**About this exercise**
Please copy, character for character, each line from the beginning of the listing to the line containing "red brick C3:F3", including both.

**Record excerpts**
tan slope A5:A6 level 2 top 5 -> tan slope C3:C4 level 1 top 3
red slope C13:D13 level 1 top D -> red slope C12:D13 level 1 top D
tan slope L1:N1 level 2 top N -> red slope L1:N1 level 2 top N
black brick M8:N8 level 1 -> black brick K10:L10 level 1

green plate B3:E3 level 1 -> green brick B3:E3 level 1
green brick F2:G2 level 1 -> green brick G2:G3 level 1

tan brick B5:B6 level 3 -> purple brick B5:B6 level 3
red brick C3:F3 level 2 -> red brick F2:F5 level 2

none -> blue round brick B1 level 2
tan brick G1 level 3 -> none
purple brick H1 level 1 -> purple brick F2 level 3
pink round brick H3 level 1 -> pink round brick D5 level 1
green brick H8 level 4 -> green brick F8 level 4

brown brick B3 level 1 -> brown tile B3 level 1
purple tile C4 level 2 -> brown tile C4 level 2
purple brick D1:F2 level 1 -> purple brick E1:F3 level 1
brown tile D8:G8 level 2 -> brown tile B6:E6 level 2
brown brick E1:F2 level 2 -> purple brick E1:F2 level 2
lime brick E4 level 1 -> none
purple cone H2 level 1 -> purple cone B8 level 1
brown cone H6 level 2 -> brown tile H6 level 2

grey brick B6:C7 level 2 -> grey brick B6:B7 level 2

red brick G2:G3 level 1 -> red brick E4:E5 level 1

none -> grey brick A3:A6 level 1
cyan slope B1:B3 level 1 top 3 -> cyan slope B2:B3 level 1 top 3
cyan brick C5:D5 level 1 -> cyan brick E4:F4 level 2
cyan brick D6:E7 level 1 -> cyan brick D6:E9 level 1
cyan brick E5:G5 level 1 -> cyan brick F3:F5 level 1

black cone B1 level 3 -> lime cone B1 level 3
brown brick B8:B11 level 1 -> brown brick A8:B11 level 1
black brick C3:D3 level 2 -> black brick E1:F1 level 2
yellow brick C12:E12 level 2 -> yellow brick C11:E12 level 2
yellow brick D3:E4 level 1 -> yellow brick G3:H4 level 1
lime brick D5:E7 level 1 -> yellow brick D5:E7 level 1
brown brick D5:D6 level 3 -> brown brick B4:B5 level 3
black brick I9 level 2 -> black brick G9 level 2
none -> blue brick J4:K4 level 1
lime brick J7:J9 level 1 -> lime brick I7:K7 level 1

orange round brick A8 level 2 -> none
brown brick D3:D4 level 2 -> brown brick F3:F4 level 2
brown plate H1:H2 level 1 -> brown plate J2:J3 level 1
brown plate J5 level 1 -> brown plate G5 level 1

**Answer for this exercise**
tan slope A5:A6 level 2 top 5 -> tan slope C3:C4 level 1 top 3
red slope C13:D13 level 1 top D -> red slope C12:D13 level 1 top D
tan slope L1:N1 level 2 top N -> red slope L1:N1 level 2 top N
black brick M8:N8 level 1 -> black brick K10:L10 level 1

green plate B3:E3 level 1 -> green brick B3:E3 level 1
green brick F2:G2 level 1 -> green brick G2:G3 level 1

tan brick B5:B6 level 3 -> purple brick B5:B6 level 3
red brick C3:F3 level 2 -> red brick F2:F5 level 2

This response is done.